:: Excerpted records

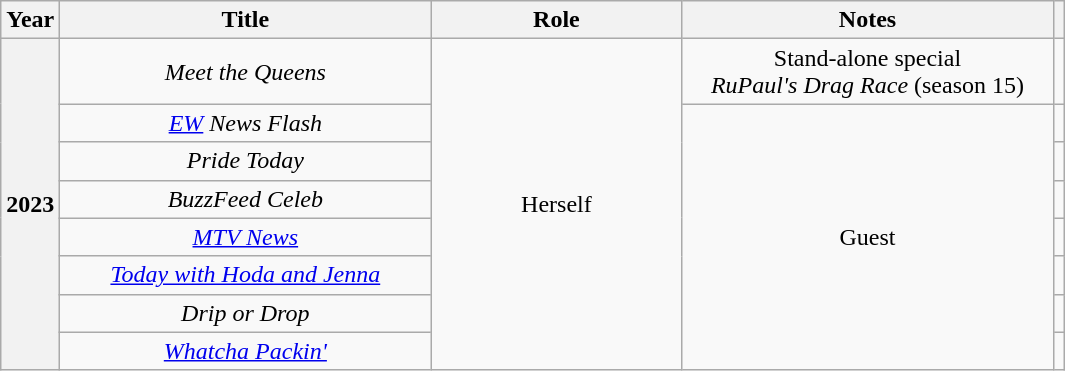
2023 [30, 205]
Role [556, 20]
EW News Flash [246, 123]
Pride Today [246, 161]
MTV News [246, 237]
Title [246, 20]
Whatcha Packin' [246, 351]
Stand-alone special RuPaul's Drag Race (season 15) [868, 72]
Herself [556, 205]
Today with Hoda and Jenna [246, 275]
BuzzFeed Celeb [246, 199]
Guest [868, 237]
Meet the Queens [246, 72]
Drip or Drop [246, 313]
Notes [868, 20]
Year [30, 20]
For the text-containing cell, return its midpoint in (x, y) coordinate format. 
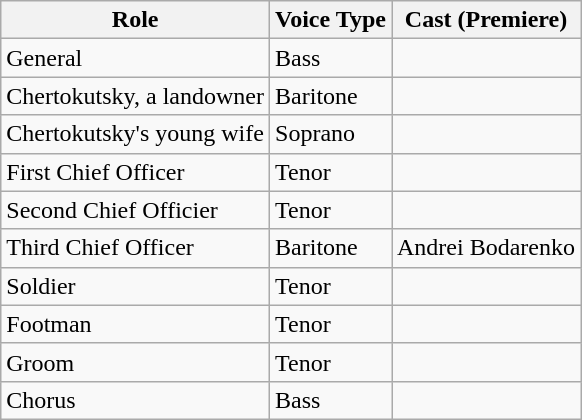
Soprano (331, 134)
Second Chief Officier (136, 210)
Chertokutsky's young wife (136, 134)
First Chief Officer (136, 172)
Soldier (136, 286)
Andrei Bodarenko (486, 248)
General (136, 58)
Groom (136, 362)
Chorus (136, 400)
Voice Type (331, 20)
Third Chief Officer (136, 248)
Footman (136, 324)
Chertokutsky, a landowner (136, 96)
Role (136, 20)
Cast (Premiere) (486, 20)
Pinpoint the cell where the given text exists, returning its [x, y] midpoint coordinate. 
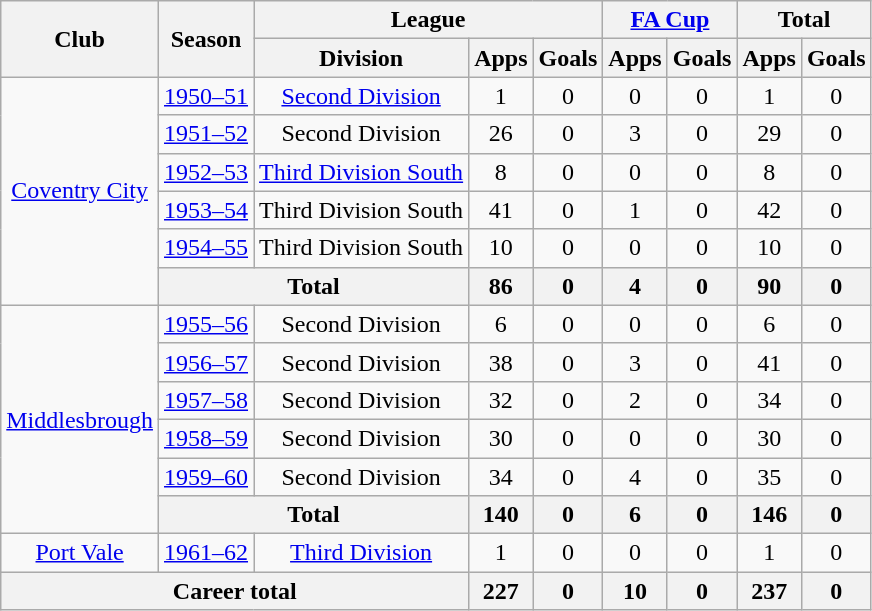
Port Vale [80, 553]
35 [769, 477]
86 [501, 286]
1957–58 [206, 400]
1959–60 [206, 477]
1954–55 [206, 248]
26 [501, 134]
140 [501, 515]
32 [501, 400]
90 [769, 286]
237 [769, 591]
1958–59 [206, 438]
38 [501, 362]
Club [80, 39]
2 [635, 400]
1961–62 [206, 553]
Third Division [362, 553]
FA Cup [670, 20]
1955–56 [206, 324]
League [428, 20]
227 [501, 591]
1950–51 [206, 96]
1952–53 [206, 172]
Division [362, 58]
1956–57 [206, 362]
1953–54 [206, 210]
Middlesbrough [80, 419]
29 [769, 134]
Season [206, 39]
Career total [235, 591]
42 [769, 210]
Coventry City [80, 191]
146 [769, 515]
1951–52 [206, 134]
Search for the cell housing the specified text and yield its [x, y] center coordinate. 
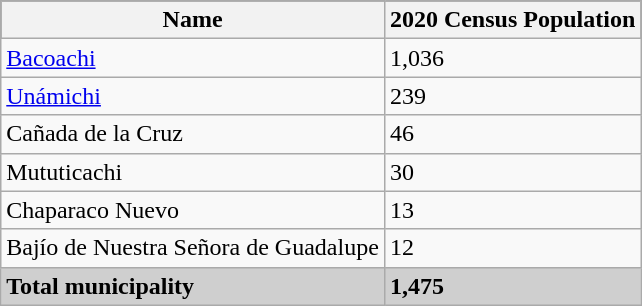
Unámichi [193, 96]
13 [512, 210]
2020 Census Population [512, 20]
Mututicachi [193, 172]
12 [512, 248]
46 [512, 134]
Bacoachi [193, 58]
Total municipality [193, 286]
Chaparaco Nuevo [193, 210]
1,036 [512, 58]
239 [512, 96]
1,475 [512, 286]
Bajío de Nuestra Señora de Guadalupe [193, 248]
Name [193, 20]
30 [512, 172]
Cañada de la Cruz [193, 134]
For the text-containing cell, return its midpoint in (X, Y) coordinate format. 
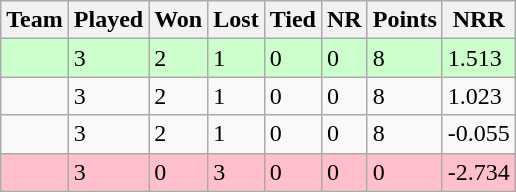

::::

* _What this task involves_
List every line in the records above that contains the string "format", and copy each of those lines in full.

* _Problem solution_
For the text-containing cell, return its midpoint in (x, y) coordinate format. 
For the text-containing cell, return its midpoint in (X, Y) coordinate format. 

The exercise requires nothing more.